Emit only the lines from the line containing "(520, 429) = (412, 201): pink" through the last line of the entries, unchanged.

::: Record set :::

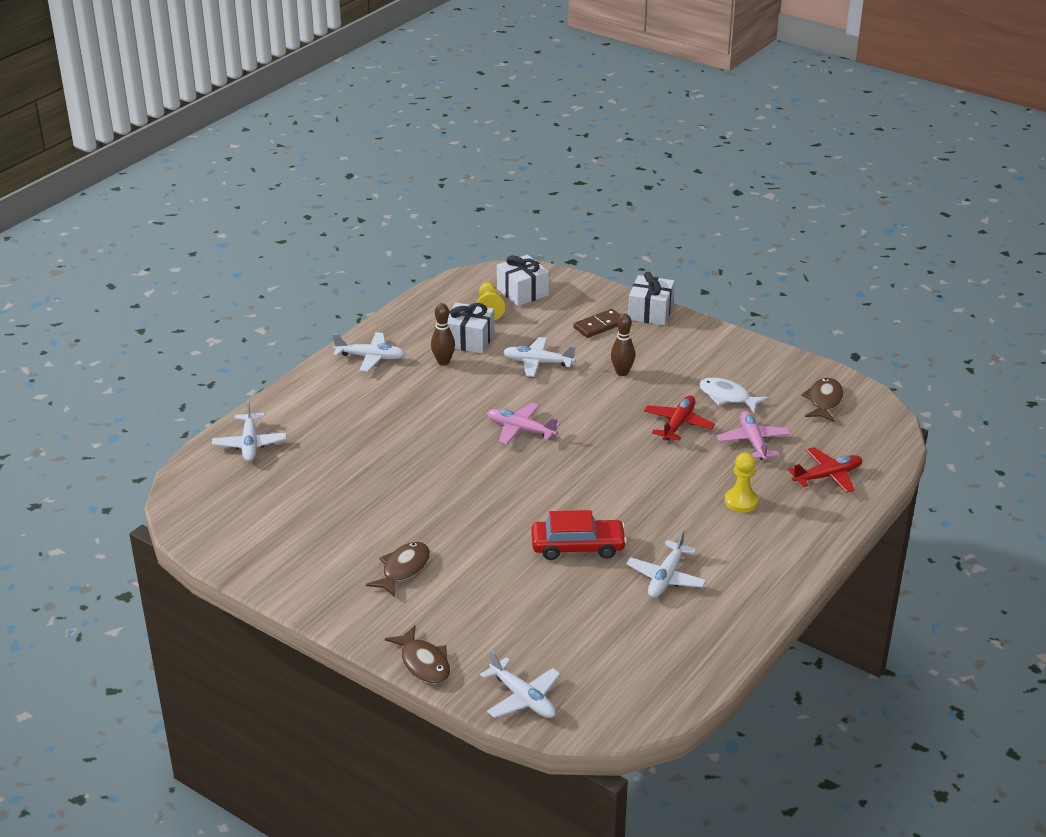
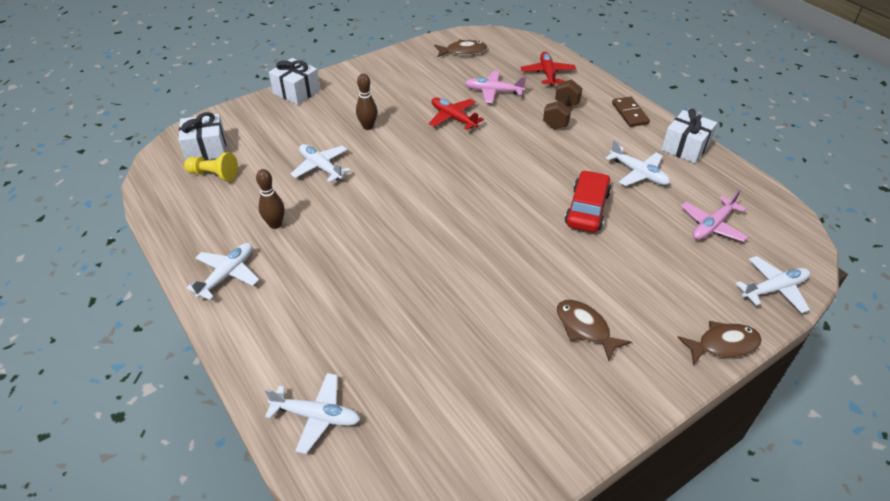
camera: 70 degrees left, 10 degrees up
(469, 340) = (253, 199): white gift -> white gift (685, 147)
(520, 429) = (412, 201): pink plane -> pink plane (712, 226)
(537, 362) = (321, 167): white plane -> white plane turned 105 degrees clockwise
(599, 325) = (294, 121): brown domino -> brown domino (630, 113)
(727, 397) = (433, 88): white fish -> none
(741, 501) = (561, 116): yellow pawn -> brown dumbbell
(824, 401) = (463, 52): brown fish -> brown fish turned 135 degrees clockwise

:::

■ **Result**
(520, 429) = (412, 201): pink plane -> pink plane (712, 226)
(537, 362) = (321, 167): white plane -> white plane turned 105 degrees clockwise
(599, 325) = (294, 121): brown domino -> brown domino (630, 113)
(727, 397) = (433, 88): white fish -> none
(741, 501) = (561, 116): yellow pawn -> brown dumbbell
(824, 401) = (463, 52): brown fish -> brown fish turned 135 degrees clockwise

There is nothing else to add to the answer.